[[ Source data open ]]

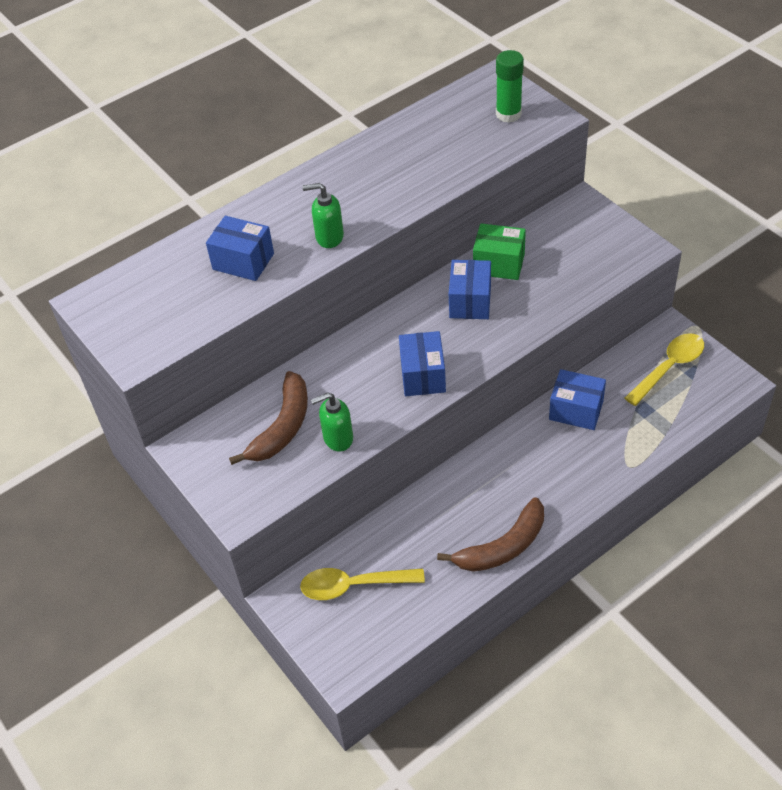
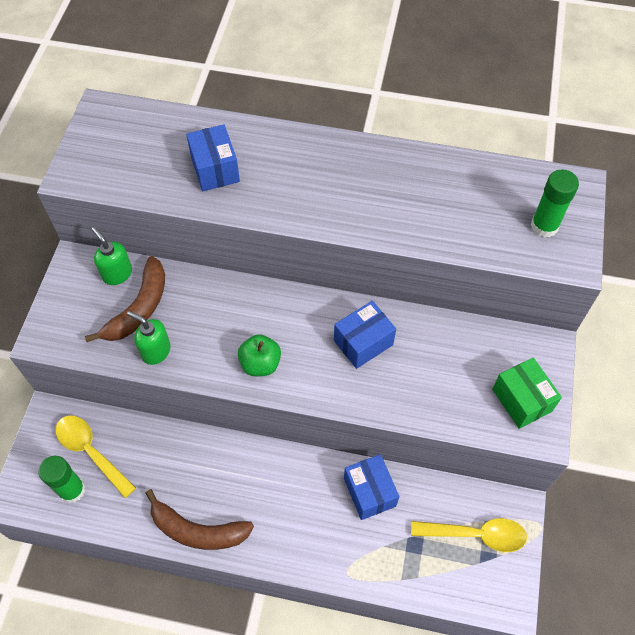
camera: 45 degrees right, 10 degrees up
(283, 427) = (139, 308): brown banana -> brown banana turned 45 degrees counterclockwise
(329, 237) = (287, 204): green soap dispenser -> green soap dispenser (117, 274)
(377, 621) = (72, 490): none -> green glue stick
(422, 375) = (260, 364): blue box -> green apple
(499, 264) = (421, 334): green box -> green box (521, 400)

[[ Source data closed ]]

Exercise aim: State the number of lines of the preceding material in which the word "degrees" is found, and nothing more.

Answer below: 2